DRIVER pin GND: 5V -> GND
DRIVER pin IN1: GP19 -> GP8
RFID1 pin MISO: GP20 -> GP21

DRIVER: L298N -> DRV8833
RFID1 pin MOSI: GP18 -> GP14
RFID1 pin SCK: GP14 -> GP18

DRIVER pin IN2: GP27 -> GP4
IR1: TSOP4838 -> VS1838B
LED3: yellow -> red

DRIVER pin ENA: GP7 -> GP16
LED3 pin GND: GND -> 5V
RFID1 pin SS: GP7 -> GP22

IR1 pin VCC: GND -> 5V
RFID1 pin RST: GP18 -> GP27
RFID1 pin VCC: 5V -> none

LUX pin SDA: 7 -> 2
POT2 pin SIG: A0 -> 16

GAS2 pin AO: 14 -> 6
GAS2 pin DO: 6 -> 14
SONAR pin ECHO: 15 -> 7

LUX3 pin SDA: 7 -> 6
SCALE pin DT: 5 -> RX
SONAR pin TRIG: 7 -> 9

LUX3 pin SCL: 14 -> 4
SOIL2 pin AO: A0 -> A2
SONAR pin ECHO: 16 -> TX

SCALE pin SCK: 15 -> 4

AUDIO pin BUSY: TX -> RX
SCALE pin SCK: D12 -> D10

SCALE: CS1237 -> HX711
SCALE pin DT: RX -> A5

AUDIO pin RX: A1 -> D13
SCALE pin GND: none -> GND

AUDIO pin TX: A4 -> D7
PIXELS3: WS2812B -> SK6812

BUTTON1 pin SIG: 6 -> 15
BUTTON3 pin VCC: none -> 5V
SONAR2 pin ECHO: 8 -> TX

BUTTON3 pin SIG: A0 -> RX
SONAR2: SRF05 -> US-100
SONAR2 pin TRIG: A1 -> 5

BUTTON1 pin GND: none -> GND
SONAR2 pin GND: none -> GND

++++

Exercise directions: Go through the data and copy each line exactly as it was written.

Task response:
DRIVER pin GND: 5V -> GND
DRIVER pin IN1: GP19 -> GP8
RFID1 pin MISO: GP20 -> GP21

DRIVER: L298N -> DRV8833
RFID1 pin MOSI: GP18 -> GP14
RFID1 pin SCK: GP14 -> GP18

DRIVER pin IN2: GP27 -> GP4
IR1: TSOP4838 -> VS1838B
LED3: yellow -> red

DRIVER pin ENA: GP7 -> GP16
LED3 pin GND: GND -> 5V
RFID1 pin SS: GP7 -> GP22

IR1 pin VCC: GND -> 5V
RFID1 pin RST: GP18 -> GP27
RFID1 pin VCC: 5V -> none

LUX pin SDA: 7 -> 2
POT2 pin SIG: A0 -> 16

GAS2 pin AO: 14 -> 6
GAS2 pin DO: 6 -> 14
SONAR pin ECHO: 15 -> 7

LUX3 pin SDA: 7 -> 6
SCALE pin DT: 5 -> RX
SONAR pin TRIG: 7 -> 9

LUX3 pin SCL: 14 -> 4
SOIL2 pin AO: A0 -> A2
SONAR pin ECHO: 16 -> TX

SCALE pin SCK: 15 -> 4

AUDIO pin BUSY: TX -> RX
SCALE pin SCK: D12 -> D10

SCALE: CS1237 -> HX711
SCALE pin DT: RX -> A5

AUDIO pin RX: A1 -> D13
SCALE pin GND: none -> GND

AUDIO pin TX: A4 -> D7
PIXELS3: WS2812B -> SK6812

BUTTON1 pin SIG: 6 -> 15
BUTTON3 pin VCC: none -> 5V
SONAR2 pin ECHO: 8 -> TX

BUTTON3 pin SIG: A0 -> RX
SONAR2: SRF05 -> US-100
SONAR2 pin TRIG: A1 -> 5

BUTTON1 pin GND: none -> GND
SONAR2 pin GND: none -> GND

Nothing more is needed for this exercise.